• [Records shown]:
*** Block opens ***
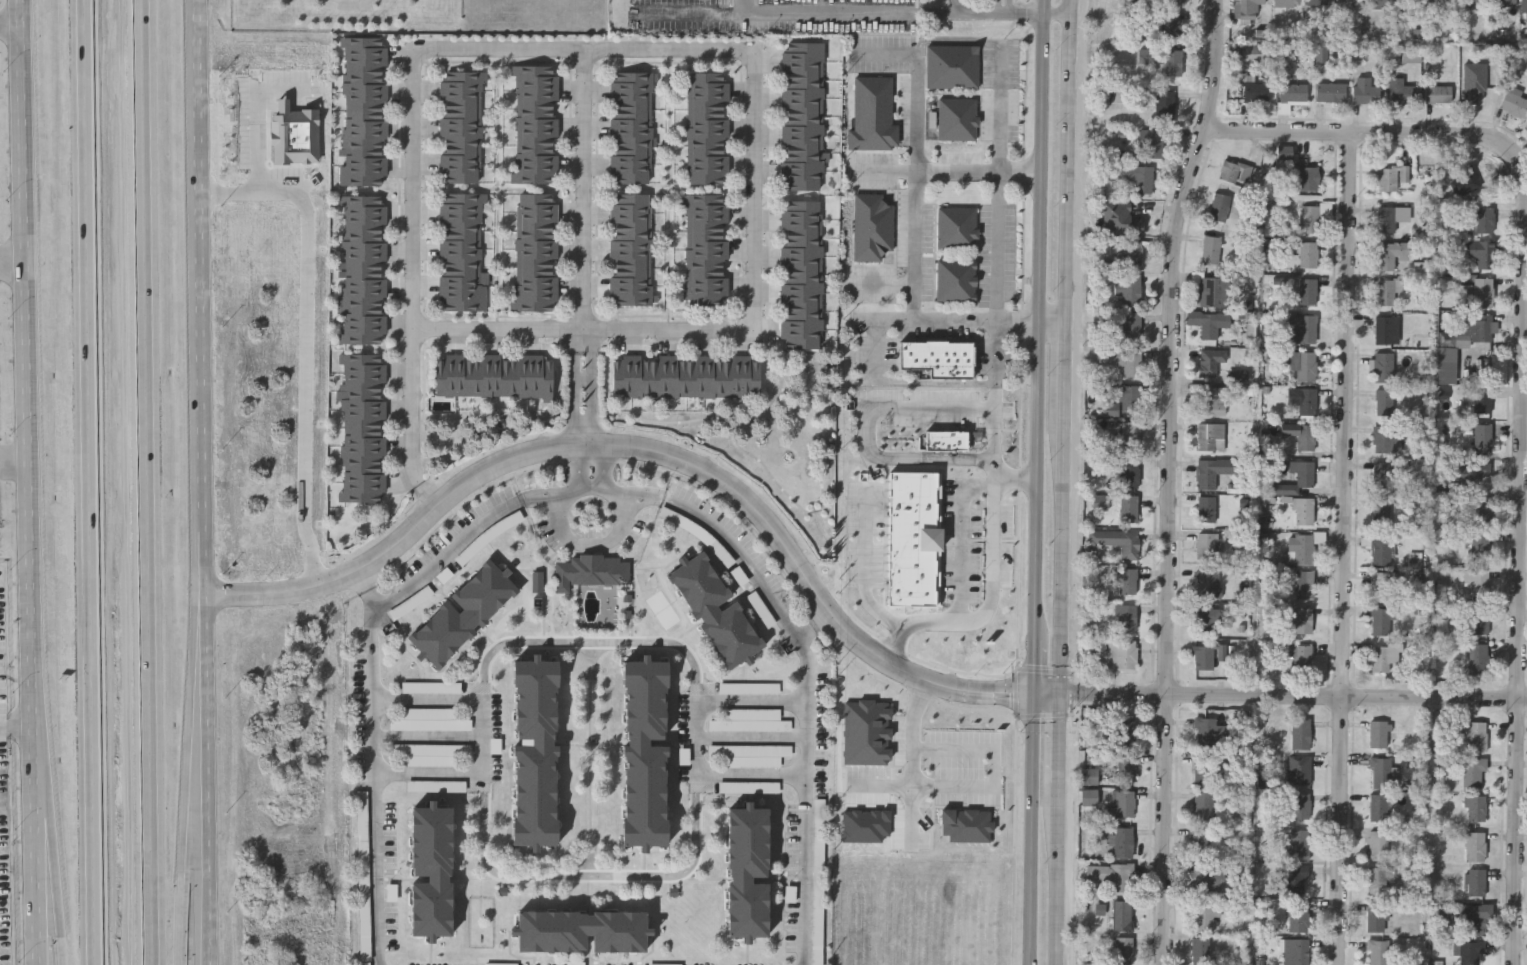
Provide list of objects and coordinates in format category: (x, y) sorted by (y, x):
parking lot: (989, 1)
building: (1317, 1)
building: (1348, 1)
building: (1379, 1)
building: (1172, 2)
building: (1286, 2)
building: (1409, 2)
building: (1473, 2)
building: (1504, 2)
building: (1441, 3)
road: (997, 5)
building: (1523, 5)
road: (954, 6)
road: (1011, 6)
road: (689, 11)
road: (822, 11)
road: (992, 12)
park: (346, 14)
building: (1172, 24)
road: (10, 25)
road: (951, 43)
road: (585, 49)
building: (802, 52)
building: (1257, 53)
building: (1410, 53)
road: (886, 55)
parking lot: (880, 57)
building: (1164, 59)
parking lot: (1001, 66)
building: (952, 69)
building: (802, 71)
building: (536, 75)
building: (461, 80)
building: (631, 81)
building: (708, 82)
building: (802, 89)
building: (1255, 89)
building: (1364, 90)
building: (1400, 90)
building: (1329, 91)
building: (1291, 93)
building: (1437, 93)
building: (536, 95)
building: (461, 99)
building: (631, 100)
building: (708, 100)
building: (1515, 101)
building: (1163, 103)
building: (802, 108)
building: (363, 110)
building: (536, 115)
building: (461, 118)
building: (630, 118)
building: (708, 119)
parking lot: (1000, 121)
building: (802, 126)
building: (956, 126)
building: (535, 134)
building: (460, 136)
building: (631, 137)
building: (708, 138)
building: (1153, 142)
road: (258, 144)
building: (802, 145)
building: (535, 154)
building: (460, 155)
building: (630, 155)
building: (708, 156)
road: (1069, 161)
building: (802, 163)
building: (1234, 171)
building: (535, 173)
road: (883, 173)
building: (460, 174)
building: (630, 174)
road: (981, 174)
building: (708, 175)
building: (1133, 175)
building: (1304, 176)
building: (1387, 178)
building: (1473, 180)
building: (802, 182)
parking lot: (872, 183)
road: (916, 186)
road: (756, 188)
building: (536, 203)
building: (630, 203)
building: (706, 203)
building: (1219, 205)
building: (801, 209)
road: (1000, 210)
building: (1309, 217)
building: (1387, 219)
building: (1484, 219)
building: (630, 221)
building: (706, 222)
building: (537, 223)
building: (872, 227)
building: (801, 228)
building: (957, 228)
parking lot: (902, 232)
building: (630, 240)
building: (706, 241)
building: (536, 242)
building: (801, 247)
building: (1210, 248)
road: (588, 249)
building: (1132, 250)
building: (462, 253)
building: (1390, 253)
building: (1482, 253)
parking lot: (929, 254)
building: (1308, 254)
parking lot: (998, 257)
building: (630, 258)
building: (706, 259)
road: (12, 261)
building: (536, 262)
building: (801, 265)
building: (364, 271)
building: (630, 277)
building: (706, 277)
building: (956, 281)
building: (535, 282)
building: (801, 284)
road: (414, 285)
parking lot: (871, 286)
road: (881, 286)
building: (1127, 290)
building: (1212, 290)
building: (1307, 290)
building: (1385, 291)
building: (1482, 291)
building: (630, 296)
building: (707, 296)
building: (536, 302)
building: (801, 303)
building: (801, 321)
road: (943, 324)
building: (1211, 324)
building: (1127, 326)
building: (1478, 326)
building: (1302, 328)
building: (1384, 328)
road: (584, 330)
road: (305, 338)
building: (801, 340)
road: (1041, 347)
building: (938, 358)
parking lot: (876, 359)
building: (1125, 359)
building: (1210, 360)
parking lot: (996, 362)
building: (1481, 362)
building: (1305, 365)
road: (1066, 366)
building: (1383, 366)
building: (493, 375)
building: (685, 375)
road: (939, 384)
building: (1130, 397)
building: (1482, 399)
building: (1211, 400)
building: (1305, 401)
building: (1384, 401)
road: (1522, 401)
road: (26, 407)
building: (363, 427)
road: (872, 429)
building: (1129, 434)
building: (1210, 436)
building: (1482, 436)
building: (1385, 438)
building: (947, 441)
road: (649, 453)
road: (14, 461)
road: (1018, 463)
road: (588, 467)
building: (1213, 470)
building: (1128, 472)
building: (1305, 472)
building: (1381, 474)
road: (1167, 479)
road: (90, 482)
road: (148, 482)
road: (206, 482)
building: (1129, 507)
building: (1205, 508)
building: (1303, 510)
building: (1481, 510)
building: (1381, 511)
building: (914, 538)
road: (964, 540)
building: (1116, 540)
building: (1205, 545)
building: (1478, 546)
building: (1304, 547)
building: (1379, 548)
road: (592, 549)
road: (1344, 549)
parking lot: (731, 552)
road: (1066, 552)
road: (993, 561)
road: (864, 567)
building: (592, 572)
building: (1128, 580)
building: (1477, 581)
building: (1207, 582)
building: (1304, 583)
building: (1382, 584)
building: (715, 610)
building: (762, 612)
building: (465, 614)
building: (1125, 617)
building: (1206, 617)
building: (1303, 619)
building: (1480, 619)
building: (1380, 621)
road: (592, 646)
building: (1122, 654)
building: (1383, 655)
building: (1201, 657)
building: (1300, 658)
building: (1478, 658)
road: (373, 662)
road: (808, 662)
building: (410, 689)
building: (730, 690)
traffic signals: (1037, 695)
road: (1052, 695)
traffic signals: (1067, 695)
road: (1297, 698)
building: (429, 723)
building: (751, 723)
road: (17, 727)
building: (1124, 731)
building: (1205, 732)
building: (1300, 734)
building: (1378, 734)
building: (1476, 735)
parking lot: (818, 737)
parking lot: (450, 738)
road: (700, 738)
road: (1066, 739)
road: (429, 740)
road: (484, 740)
parking lot: (733, 740)
road: (754, 740)
road: (583, 746)
building: (534, 756)
building: (643, 756)
building: (426, 757)
building: (751, 757)
road: (915, 761)
road: (592, 762)
building: (1126, 767)
road: (994, 769)
building: (1203, 769)
building: (1301, 769)
building: (1381, 771)
building: (1473, 771)
building: (1089, 775)
road: (189, 779)
building: (749, 789)
building: (1120, 803)
building: (1300, 805)
building: (1202, 806)
building: (1378, 806)
building: (1474, 807)
parking lot: (363, 813)
road: (1034, 830)
building: (363, 839)
building: (1118, 839)
parking lot: (389, 841)
building: (1202, 842)
building: (1298, 843)
building: (1378, 843)
building: (1475, 846)
building: (432, 871)
road: (1063, 874)
building: (746, 875)
building: (1110, 875)
building: (1204, 877)
road: (591, 878)
building: (1296, 879)
building: (1377, 879)
parking lot: (806, 880)
building: (1475, 881)
building: (818, 883)
road: (38, 889)
road: (50, 889)
building: (1204, 914)
building: (1122, 915)
building: (1376, 915)
building: (1296, 916)
parking lot: (391, 918)
building: (1473, 919)
building: (582, 932)
building: (1122, 950)
building: (1200, 950)
building: (1297, 950)
building: (1378, 952)
building: (1470, 953)
parking lot: (449, 964)

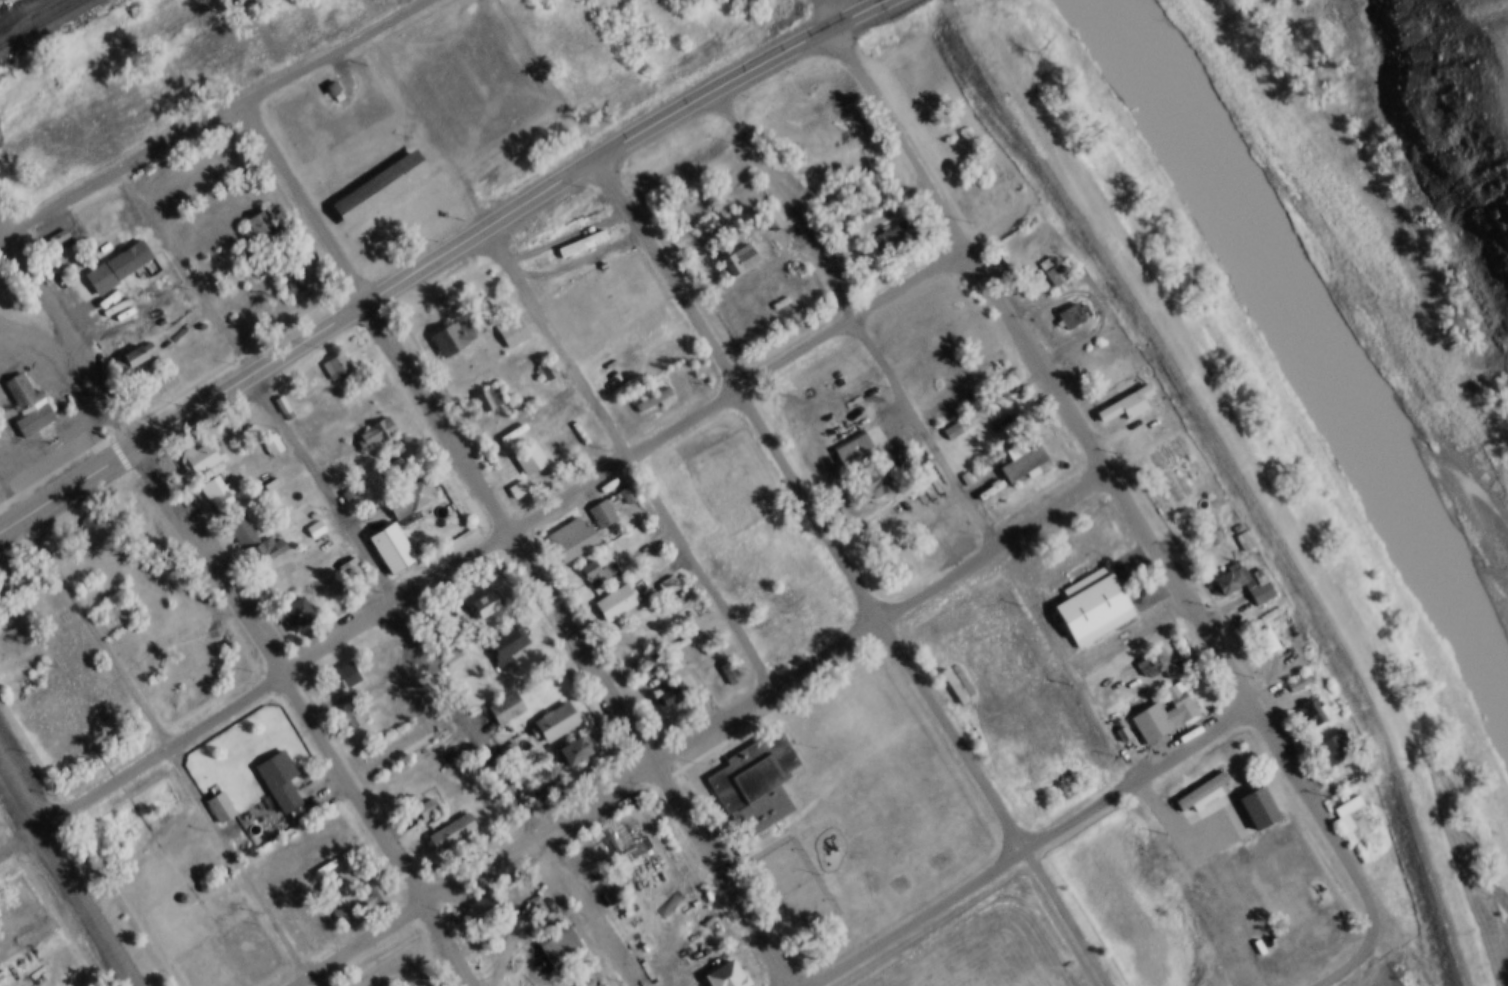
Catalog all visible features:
railway: (43, 23)
building: (327, 75)
road: (214, 117)
building: (372, 174)
building: (380, 190)
building: (717, 195)
building: (764, 207)
building: (726, 209)
building: (824, 213)
building: (251, 214)
building: (699, 214)
building: (773, 221)
building: (888, 222)
building: (52, 224)
building: (260, 227)
building: (709, 228)
building: (57, 239)
building: (892, 239)
building: (994, 239)
building: (728, 247)
building: (855, 248)
building: (111, 254)
building: (789, 255)
road: (434, 257)
building: (1045, 258)
building: (126, 263)
building: (738, 263)
building: (284, 270)
building: (1055, 274)
building: (1065, 302)
building: (1075, 317)
building: (506, 320)
building: (445, 325)
river: (1323, 326)
building: (513, 333)
building: (452, 338)
building: (128, 344)
building: (140, 356)
building: (333, 356)
road: (48, 361)
building: (150, 372)
building: (158, 385)
building: (479, 387)
building: (649, 387)
building: (23, 391)
building: (1118, 393)
building: (278, 395)
building: (492, 398)
building: (654, 400)
building: (1127, 406)
building: (285, 410)
building: (1007, 414)
building: (944, 417)
building: (370, 421)
building: (246, 422)
building: (1, 423)
building: (267, 431)
road: (926, 433)
building: (376, 434)
building: (253, 436)
building: (514, 438)
building: (852, 442)
building: (194, 445)
building: (524, 446)
building: (1013, 449)
road: (1092, 453)
building: (207, 454)
road: (626, 459)
building: (530, 460)
building: (1023, 462)
building: (959, 466)
road: (1238, 474)
building: (512, 477)
building: (211, 479)
building: (622, 482)
building: (403, 486)
building: (611, 489)
building: (218, 496)
building: (411, 499)
building: (597, 501)
building: (603, 514)
building: (309, 516)
building: (565, 525)
building: (1204, 527)
building: (249, 528)
building: (1237, 528)
building: (384, 535)
building: (572, 539)
building: (1246, 541)
road: (515, 544)
road: (481, 548)
building: (346, 559)
building: (587, 562)
building: (1251, 564)
building: (1217, 570)
building: (353, 572)
building: (661, 572)
road: (849, 572)
building: (595, 574)
road: (375, 576)
building: (1247, 585)
building: (668, 586)
building: (479, 590)
building: (609, 590)
building: (1085, 593)
road: (236, 601)
building: (617, 602)
building: (113, 603)
building: (293, 604)
building: (487, 604)
building: (428, 627)
building: (1256, 627)
building: (501, 631)
building: (445, 640)
building: (1266, 642)
building: (653, 646)
building: (506, 647)
building: (1151, 653)
building: (451, 654)
building: (633, 657)
building: (724, 659)
building: (342, 661)
building: (1160, 668)
building: (1289, 670)
building: (662, 682)
building: (1300, 684)
building: (499, 695)
building: (672, 695)
building: (1156, 700)
building: (1301, 701)
building: (349, 702)
building: (549, 709)
building: (507, 710)
building: (1165, 715)
building: (1310, 716)
building: (355, 717)
building: (557, 723)
road: (698, 734)
building: (1325, 734)
building: (568, 737)
building: (502, 738)
building: (1334, 750)
building: (508, 751)
building: (576, 751)
building: (273, 766)
building: (750, 768)
building: (1191, 777)
building: (522, 784)
building: (1202, 792)
building: (214, 794)
building: (1249, 794)
building: (421, 795)
building: (1339, 804)
building: (220, 809)
building: (1259, 809)
building: (427, 810)
building: (445, 819)
building: (1348, 819)
road: (1176, 825)
building: (452, 834)
building: (734, 837)
building: (627, 838)
road: (1030, 842)
building: (219, 863)
silo: (219, 863)
building: (209, 869)
silo: (209, 869)
road: (69, 870)
park: (792, 873)
building: (198, 874)
silo: (198, 874)
building: (787, 874)
building: (369, 878)
building: (178, 886)
silo: (178, 886)
building: (604, 886)
building: (332, 894)
building: (374, 895)
building: (478, 896)
building: (670, 906)
building: (487, 908)
building: (332, 910)
road: (525, 930)
building: (553, 934)
building: (296, 936)
road: (1401, 945)
building: (561, 948)
park: (973, 949)
road: (1359, 953)
building: (718, 968)
building: (333, 980)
*** Block closes ***
• [What to work on]:
Pull every line holding "signals" out of the records.

• [Your response]:
traffic signals: (1037, 695)
traffic signals: (1067, 695)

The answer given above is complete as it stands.